Only one stretch of the data below is wanted: the lines starting at the one with "camera: 30 degrees left, 5 degrees down" and ending at the one with "(385, 137) = (416, 119): red gift -> none", both included, given again exactly.

Raw data
□ □ □
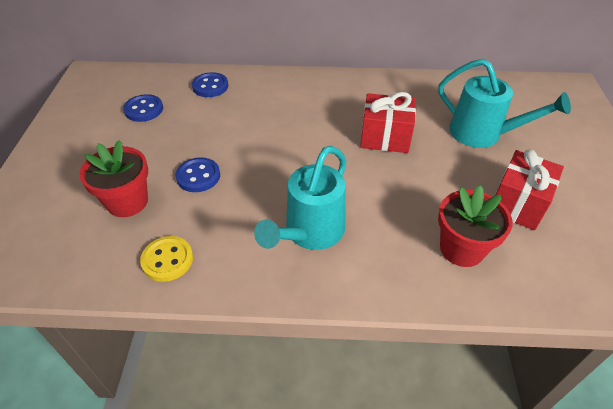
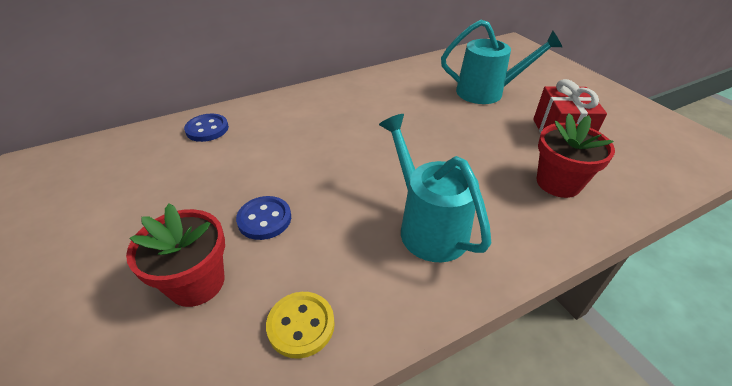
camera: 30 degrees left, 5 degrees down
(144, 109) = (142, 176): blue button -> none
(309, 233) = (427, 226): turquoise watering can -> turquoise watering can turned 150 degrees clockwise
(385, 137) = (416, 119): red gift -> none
□ □ □
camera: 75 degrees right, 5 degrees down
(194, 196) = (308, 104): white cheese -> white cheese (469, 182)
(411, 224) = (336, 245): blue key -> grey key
□ □ □
Written answer
camera: 30 degrees left, 5 degrees down
(144, 109) = (142, 176): blue button -> none
(309, 233) = (427, 226): turquoise watering can -> turquoise watering can turned 150 degrees clockwise
(385, 137) = (416, 119): red gift -> none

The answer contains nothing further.